__Exercise brief__:
Return exactly the final stretch of the records below, opening with the line that contains "C4: 4.7uF (plus" and closing with the last line.

+--

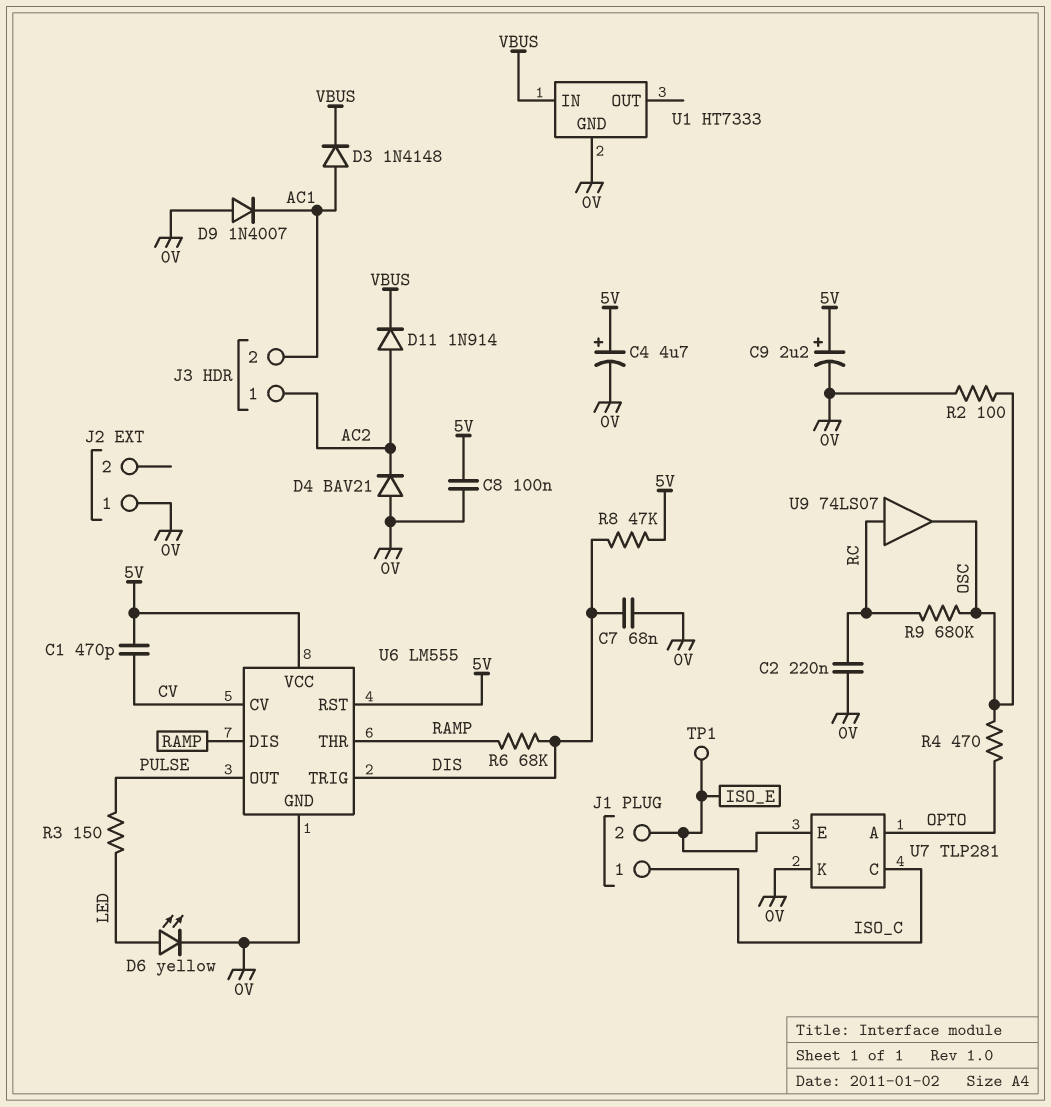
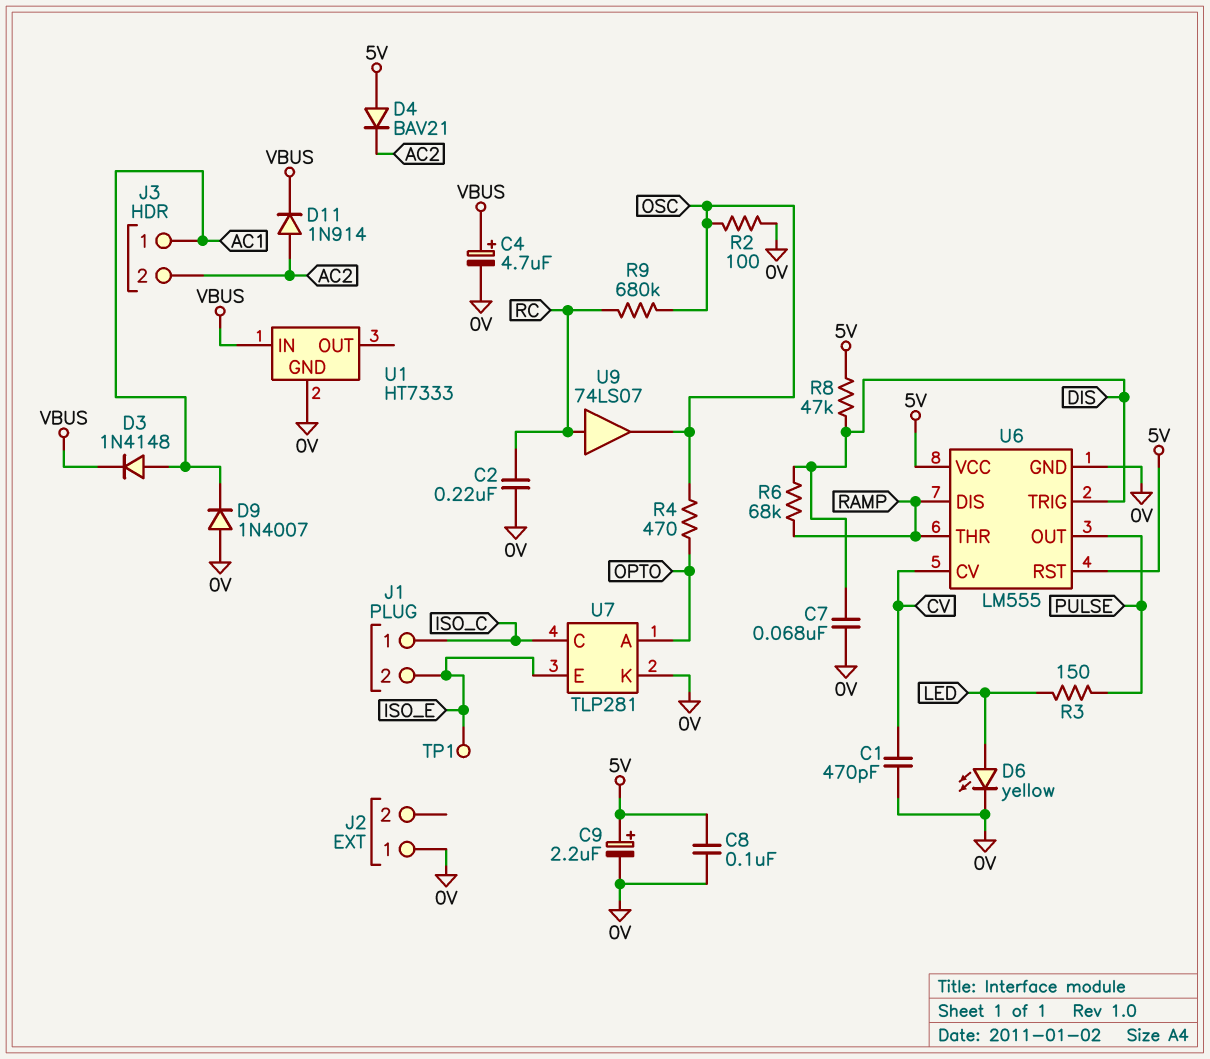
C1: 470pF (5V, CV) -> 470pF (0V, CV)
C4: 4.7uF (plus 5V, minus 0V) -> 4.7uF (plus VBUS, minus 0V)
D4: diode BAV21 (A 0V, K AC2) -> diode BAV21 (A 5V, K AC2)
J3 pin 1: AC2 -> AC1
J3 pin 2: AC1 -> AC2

+--

__Exercise solution__:
C4: 4.7uF (plus 5V, minus 0V) -> 4.7uF (plus VBUS, minus 0V)
D4: diode BAV21 (A 0V, K AC2) -> diode BAV21 (A 5V, K AC2)
J3 pin 1: AC2 -> AC1
J3 pin 2: AC1 -> AC2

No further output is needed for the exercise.